How to complete this task: Your answer must be the records below repeated word for word, with no pictures in it.

== Segment start ==

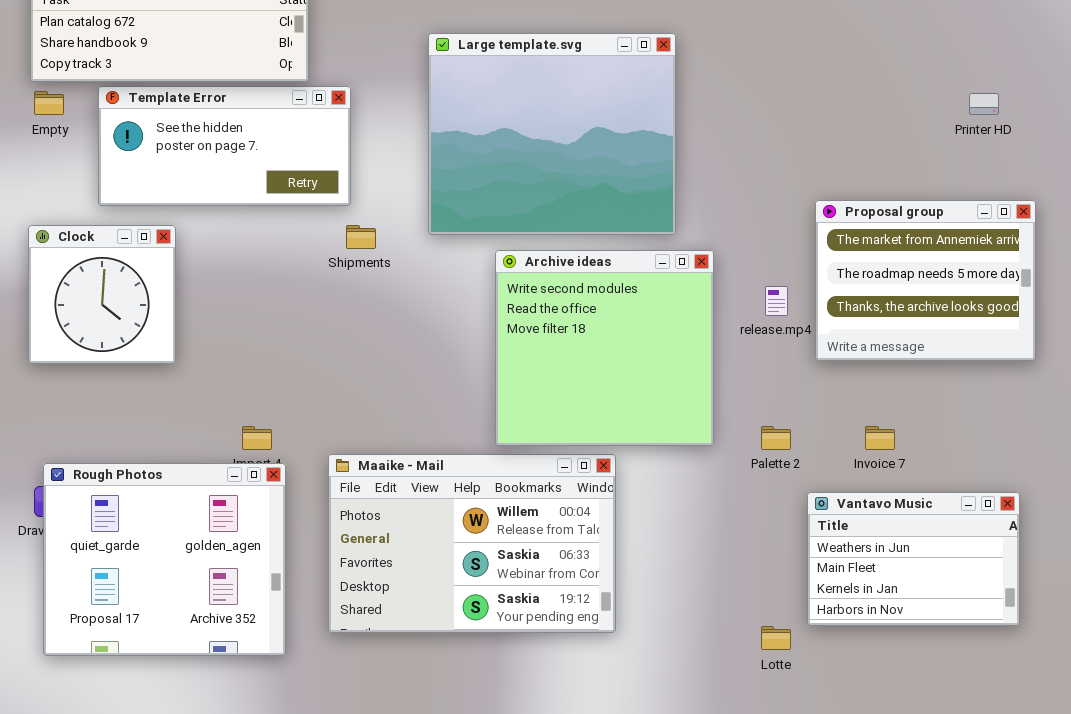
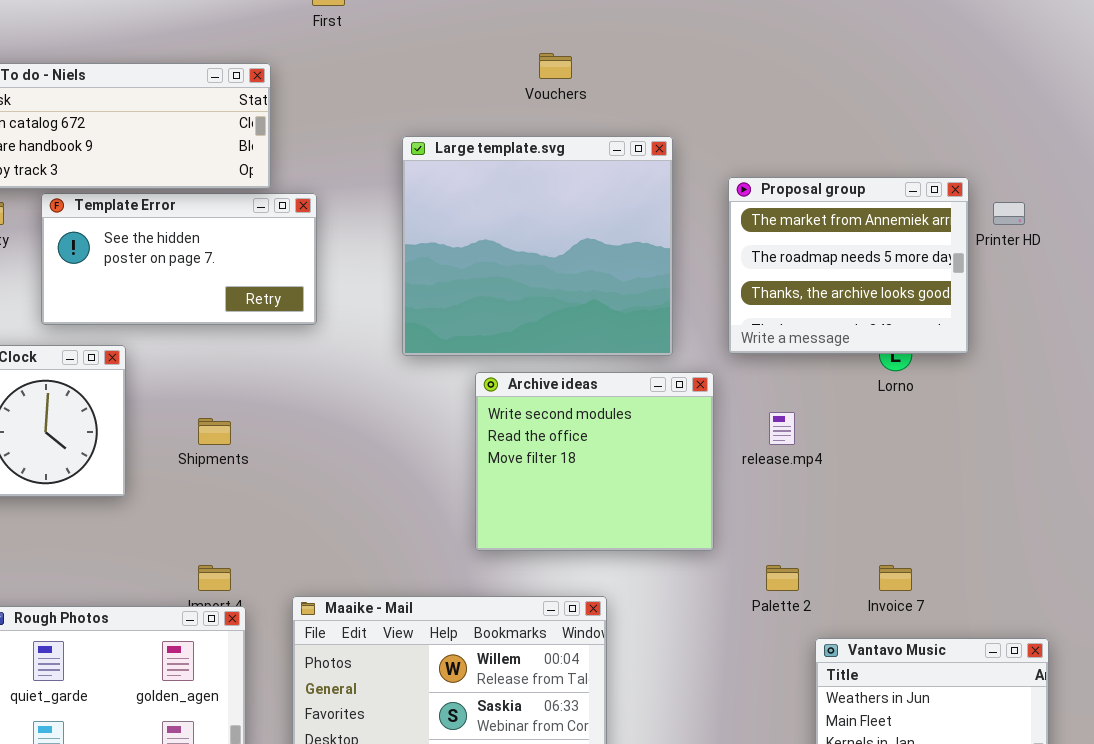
Proposal group: [815,200,1036,361] -> [728,177,969,354], moved
Shipments: [346,225,376,249] -> [198,418,231,445], moved
Archive ideas: [495,250,714,446] -> [475,372,714,551], resized

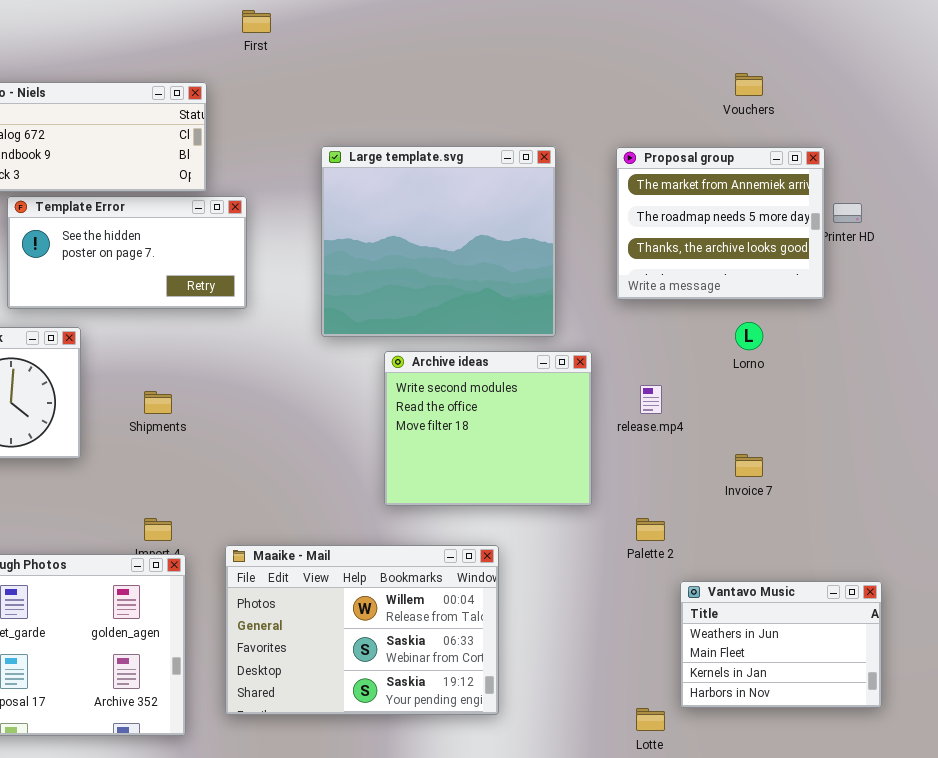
Vouchers: [539,53,572,79] -> [735,73,763,96], moved
Proposal group: [728,177,969,354] -> [616,147,825,300], moved
Invoice 7: [879,565,912,591] -> [735,454,763,477], moved

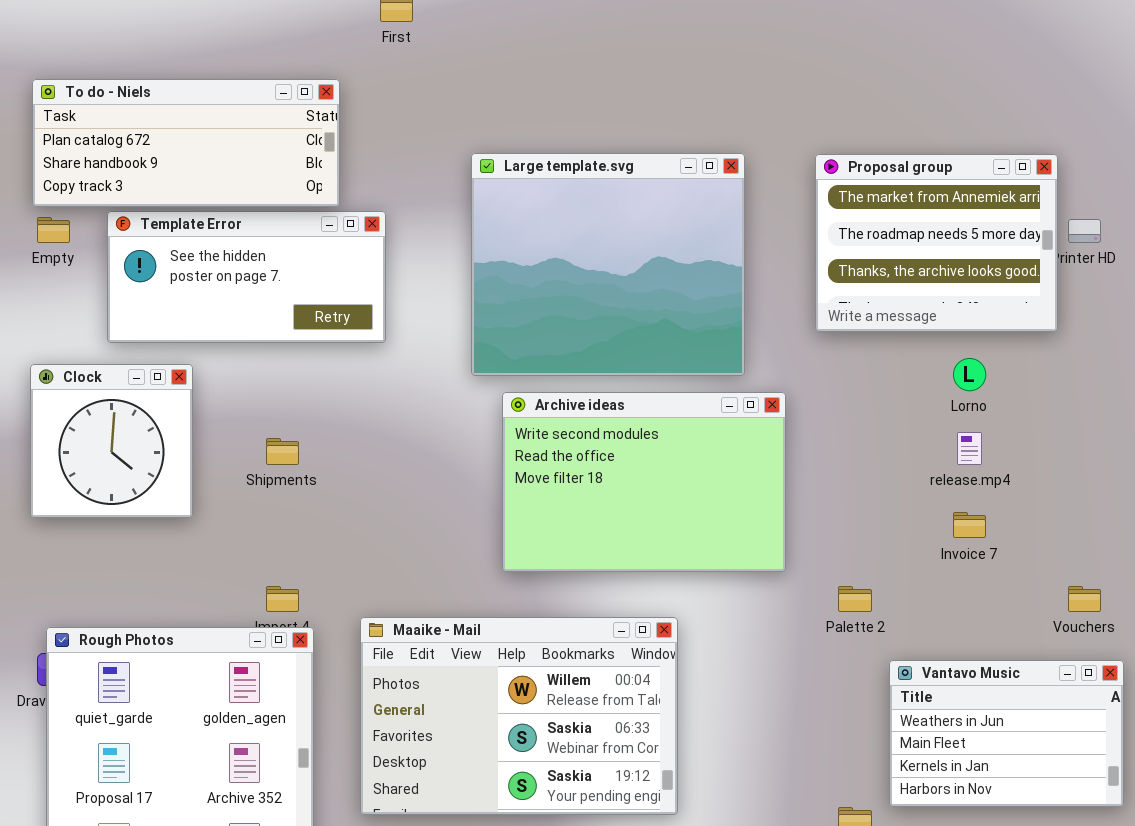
Vouchers: [735,73,763,96] -> [1068,586,1101,612], moved
Archive ideas: [384,351,592,506] -> [502,392,786,572], resized
release.mp4: [640,385,662,414] -> [957,432,982,465], moved

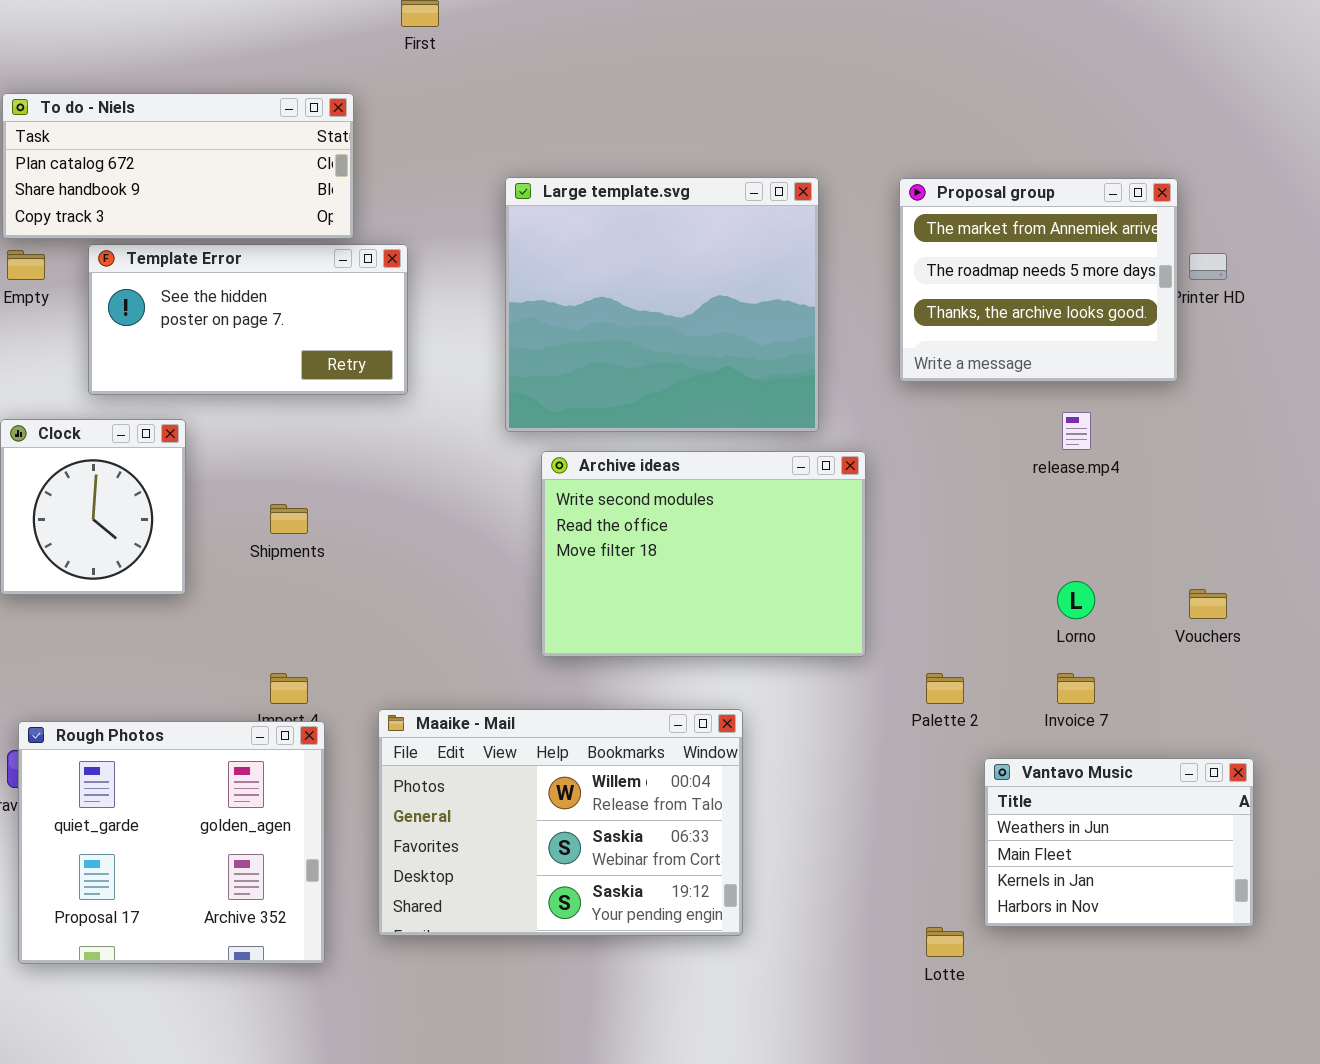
Lorno: [953,358,986,391] -> [1057,581,1095,619], moved
release.mp4: [957,432,982,465] -> [1062,412,1091,450], moved
Invoice 7: [953,512,986,538] -> [1057,673,1095,704], moved
Vouchers: [1068,586,1101,612] -> [1189,589,1227,619], moved

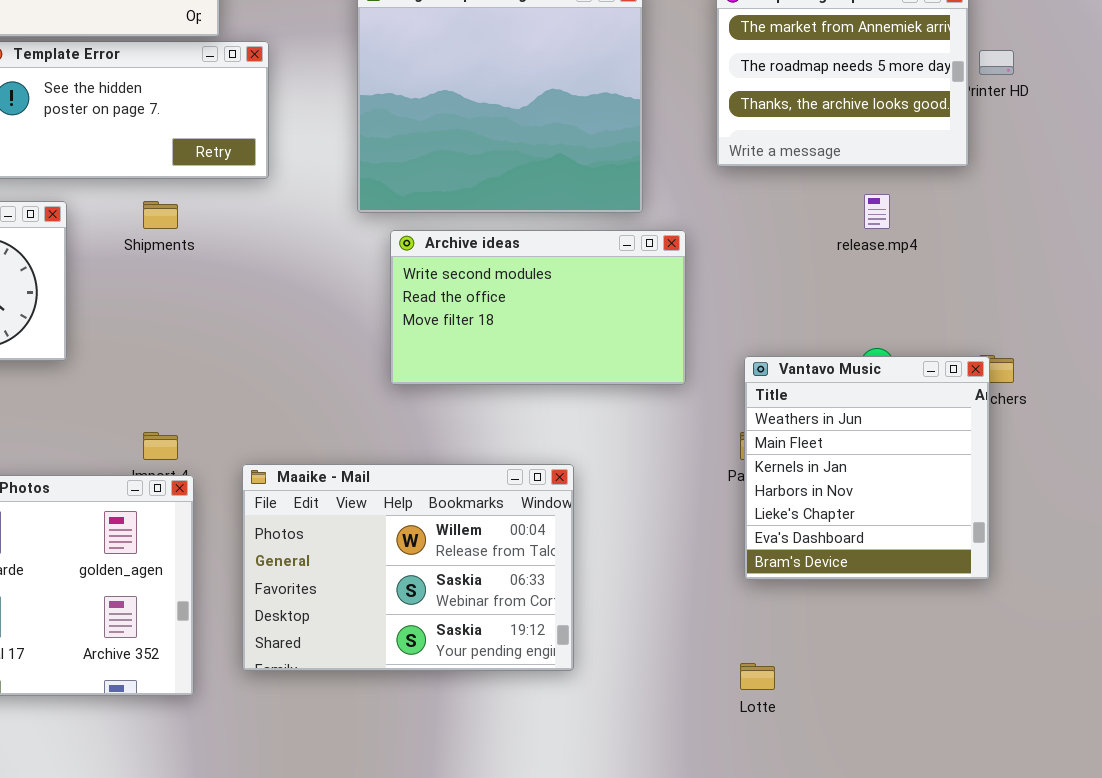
Archive ideas: [541,451,866,657] -> [390,230,686,385], resized
Shipments: [270,504,308,534] -> [143,201,178,229], moved
Vantavo Music: [984,758,1254,927] -> [744,356,990,580], moved, resized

== Segment end ==

Output of the exercise:
Proposal group: [815,200,1036,361] -> [728,177,969,354], moved
Shipments: [346,225,376,249] -> [198,418,231,445], moved
Archive ideas: [495,250,714,446] -> [475,372,714,551], resized

Vouchers: [539,53,572,79] -> [735,73,763,96], moved
Proposal group: [728,177,969,354] -> [616,147,825,300], moved
Invoice 7: [879,565,912,591] -> [735,454,763,477], moved

Vouchers: [735,73,763,96] -> [1068,586,1101,612], moved
Archive ideas: [384,351,592,506] -> [502,392,786,572], resized
release.mp4: [640,385,662,414] -> [957,432,982,465], moved

Lorno: [953,358,986,391] -> [1057,581,1095,619], moved
release.mp4: [957,432,982,465] -> [1062,412,1091,450], moved
Invoice 7: [953,512,986,538] -> [1057,673,1095,704], moved
Vouchers: [1068,586,1101,612] -> [1189,589,1227,619], moved

Archive ideas: [541,451,866,657] -> [390,230,686,385], resized
Shipments: [270,504,308,534] -> [143,201,178,229], moved
Vantavo Music: [984,758,1254,927] -> [744,356,990,580], moved, resized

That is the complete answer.